* [What the task asks]: Locate every line in the entries below that contains the word "coordinates", with case counting, and copy each such line out in full.

** BEGIN **

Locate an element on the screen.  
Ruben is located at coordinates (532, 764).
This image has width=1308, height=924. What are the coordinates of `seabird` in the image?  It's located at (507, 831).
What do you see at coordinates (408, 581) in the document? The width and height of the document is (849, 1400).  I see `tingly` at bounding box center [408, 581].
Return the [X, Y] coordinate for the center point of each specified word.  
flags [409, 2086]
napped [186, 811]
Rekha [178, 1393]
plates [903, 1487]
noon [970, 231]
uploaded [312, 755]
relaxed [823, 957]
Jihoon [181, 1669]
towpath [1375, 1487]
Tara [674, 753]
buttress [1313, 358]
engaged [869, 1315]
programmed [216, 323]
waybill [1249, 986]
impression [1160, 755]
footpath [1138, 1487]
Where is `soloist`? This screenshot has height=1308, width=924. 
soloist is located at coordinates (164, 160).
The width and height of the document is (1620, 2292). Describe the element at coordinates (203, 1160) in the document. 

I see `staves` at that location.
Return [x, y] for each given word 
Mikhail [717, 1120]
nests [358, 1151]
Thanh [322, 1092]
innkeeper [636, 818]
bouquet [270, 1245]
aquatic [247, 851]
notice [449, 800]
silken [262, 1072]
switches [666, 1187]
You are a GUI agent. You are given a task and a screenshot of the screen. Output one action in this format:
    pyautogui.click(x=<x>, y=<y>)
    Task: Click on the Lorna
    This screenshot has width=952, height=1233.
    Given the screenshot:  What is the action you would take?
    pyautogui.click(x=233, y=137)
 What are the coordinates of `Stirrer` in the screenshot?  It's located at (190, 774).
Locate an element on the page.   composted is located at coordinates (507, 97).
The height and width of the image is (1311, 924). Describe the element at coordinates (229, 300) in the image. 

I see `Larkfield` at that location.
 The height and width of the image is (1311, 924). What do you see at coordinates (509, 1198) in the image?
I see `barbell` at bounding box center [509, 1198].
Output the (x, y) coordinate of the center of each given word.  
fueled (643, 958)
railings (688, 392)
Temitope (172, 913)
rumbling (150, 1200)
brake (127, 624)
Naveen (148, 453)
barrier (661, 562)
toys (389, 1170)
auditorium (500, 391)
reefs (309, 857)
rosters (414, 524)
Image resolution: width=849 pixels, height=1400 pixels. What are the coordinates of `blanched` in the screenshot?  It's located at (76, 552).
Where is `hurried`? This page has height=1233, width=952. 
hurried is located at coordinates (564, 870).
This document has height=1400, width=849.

** END **

* [Written solution]:
Ruben is located at coordinates (532, 764).
This image has width=1308, height=924. What are the coordinates of `seabird` in the image?  It's located at (507, 831).
What do you see at coordinates (408, 581) in the document? The width and height of the document is (849, 1400).  I see `tingly` at bounding box center [408, 581].
soloist is located at coordinates (164, 160).
The width and height of the document is (1620, 2292). Describe the element at coordinates (203, 1160) in the document. 
 What are the coordinates of `Stirrer` in the screenshot?  It's located at (190, 774).
Locate an element on the page.   composted is located at coordinates (507, 97).
The height and width of the image is (1311, 924). Describe the element at coordinates (229, 300) in the image. 
 The height and width of the image is (1311, 924). What do you see at coordinates (509, 1198) in the image?
Image resolution: width=849 pixels, height=1400 pixels. What are the coordinates of `blanched` in the screenshot?  It's located at (76, 552).
hurried is located at coordinates (564, 870).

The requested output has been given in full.